__Task details__
Retype, word for word, every line from the one holding "yellow square at (359, 609): rotated" through the one holding "yellow diamond at" in the entries below, both included, and only those lines.

__Entries supplied__
[Start of section]

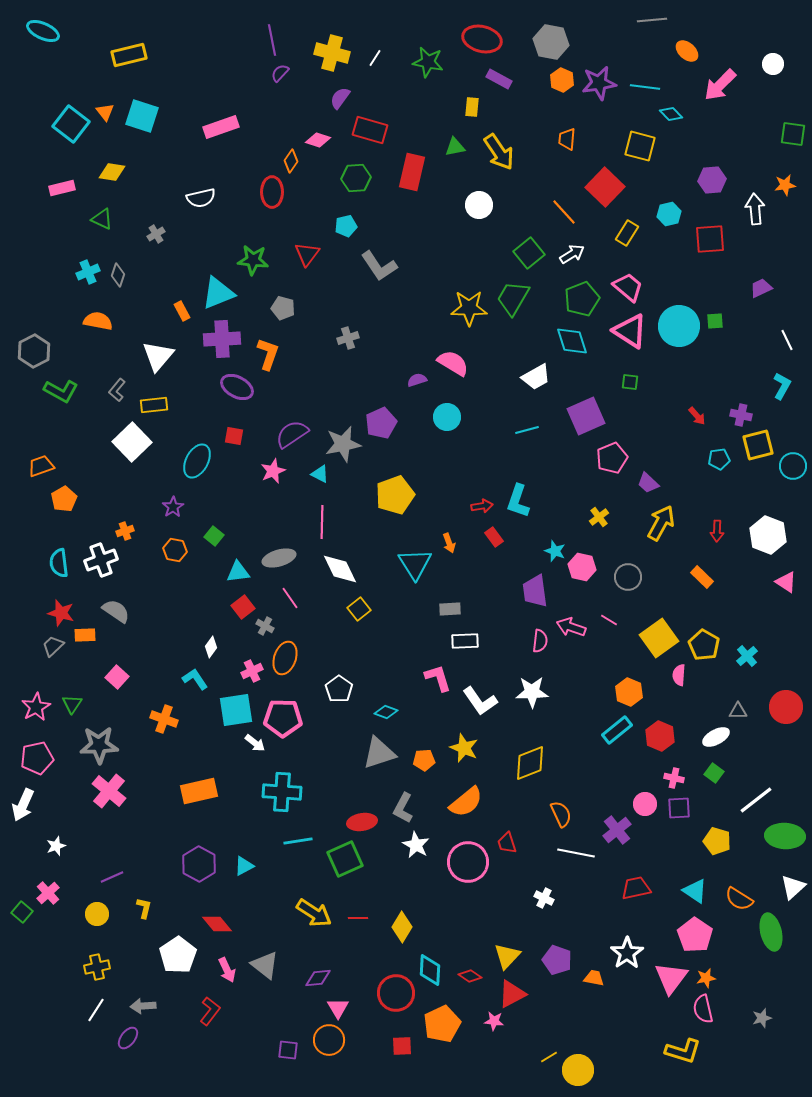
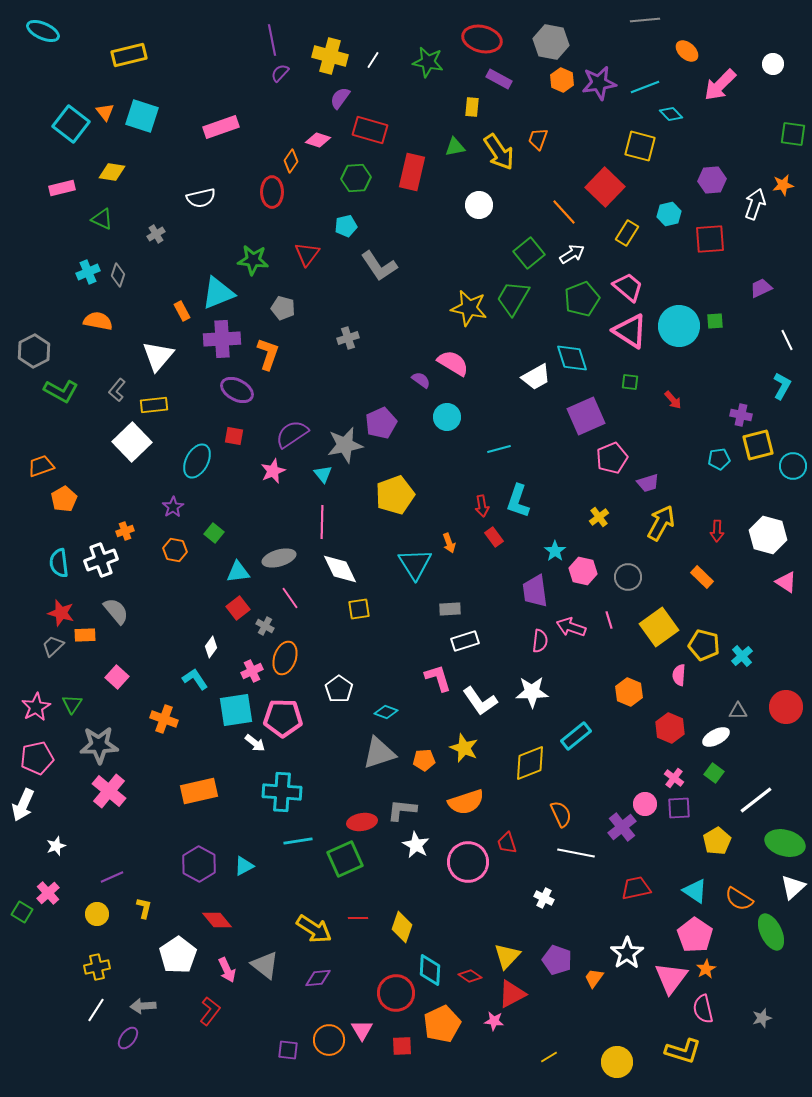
gray line at (652, 20): moved 7 px left
yellow cross at (332, 53): moved 2 px left, 3 px down
white line at (375, 58): moved 2 px left, 2 px down
cyan line at (645, 87): rotated 28 degrees counterclockwise
orange trapezoid at (567, 139): moved 29 px left; rotated 15 degrees clockwise
orange star at (785, 185): moved 2 px left
white arrow at (755, 209): moved 5 px up; rotated 24 degrees clockwise
yellow star at (469, 308): rotated 12 degrees clockwise
cyan diamond at (572, 341): moved 17 px down
purple semicircle at (417, 380): moved 4 px right; rotated 54 degrees clockwise
purple ellipse at (237, 387): moved 3 px down
red arrow at (697, 416): moved 24 px left, 16 px up
cyan line at (527, 430): moved 28 px left, 19 px down
gray star at (343, 444): moved 2 px right, 1 px down
cyan triangle at (320, 474): moved 3 px right; rotated 24 degrees clockwise
purple trapezoid at (648, 483): rotated 60 degrees counterclockwise
red arrow at (482, 506): rotated 90 degrees clockwise
white hexagon at (768, 535): rotated 6 degrees counterclockwise
green square at (214, 536): moved 3 px up
cyan star at (555, 551): rotated 15 degrees clockwise
pink hexagon at (582, 567): moved 1 px right, 4 px down
red square at (243, 607): moved 5 px left, 1 px down
yellow square at (359, 609): rotated 30 degrees clockwise
gray semicircle at (116, 611): rotated 16 degrees clockwise
pink line at (609, 620): rotated 42 degrees clockwise
yellow square at (659, 638): moved 11 px up
white rectangle at (465, 641): rotated 16 degrees counterclockwise
yellow pentagon at (704, 645): rotated 16 degrees counterclockwise
cyan cross at (747, 656): moved 5 px left
cyan rectangle at (617, 730): moved 41 px left, 6 px down
red hexagon at (660, 736): moved 10 px right, 8 px up
pink cross at (674, 778): rotated 24 degrees clockwise
orange semicircle at (466, 802): rotated 21 degrees clockwise
gray L-shape at (403, 808): moved 1 px left, 2 px down; rotated 68 degrees clockwise
purple cross at (617, 830): moved 5 px right, 3 px up
green ellipse at (785, 836): moved 7 px down; rotated 12 degrees clockwise
yellow pentagon at (717, 841): rotated 24 degrees clockwise
green square at (22, 912): rotated 10 degrees counterclockwise
yellow arrow at (314, 913): moved 16 px down
red diamond at (217, 924): moved 4 px up
yellow diamond at (402, 927): rotated 12 degrees counterclockwise
green ellipse at (771, 932): rotated 12 degrees counterclockwise
orange trapezoid at (594, 978): rotated 65 degrees counterclockwise
orange star at (706, 978): moved 9 px up; rotated 18 degrees counterclockwise
pink triangle at (338, 1008): moved 24 px right, 22 px down
yellow circle at (578, 1070): moved 39 px right, 8 px up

[End of section]

__Answer to this problem__
yellow square at (359, 609): rotated 30 degrees clockwise
gray semicircle at (116, 611): rotated 16 degrees clockwise
pink line at (609, 620): rotated 42 degrees clockwise
yellow square at (659, 638): moved 11 px up
white rectangle at (465, 641): rotated 16 degrees counterclockwise
yellow pentagon at (704, 645): rotated 16 degrees counterclockwise
cyan cross at (747, 656): moved 5 px left
cyan rectangle at (617, 730): moved 41 px left, 6 px down
red hexagon at (660, 736): moved 10 px right, 8 px up
pink cross at (674, 778): rotated 24 degrees clockwise
orange semicircle at (466, 802): rotated 21 degrees clockwise
gray L-shape at (403, 808): moved 1 px left, 2 px down; rotated 68 degrees clockwise
purple cross at (617, 830): moved 5 px right, 3 px up
green ellipse at (785, 836): moved 7 px down; rotated 12 degrees clockwise
yellow pentagon at (717, 841): rotated 24 degrees clockwise
green square at (22, 912): rotated 10 degrees counterclockwise
yellow arrow at (314, 913): moved 16 px down
red diamond at (217, 924): moved 4 px up
yellow diamond at (402, 927): rotated 12 degrees counterclockwise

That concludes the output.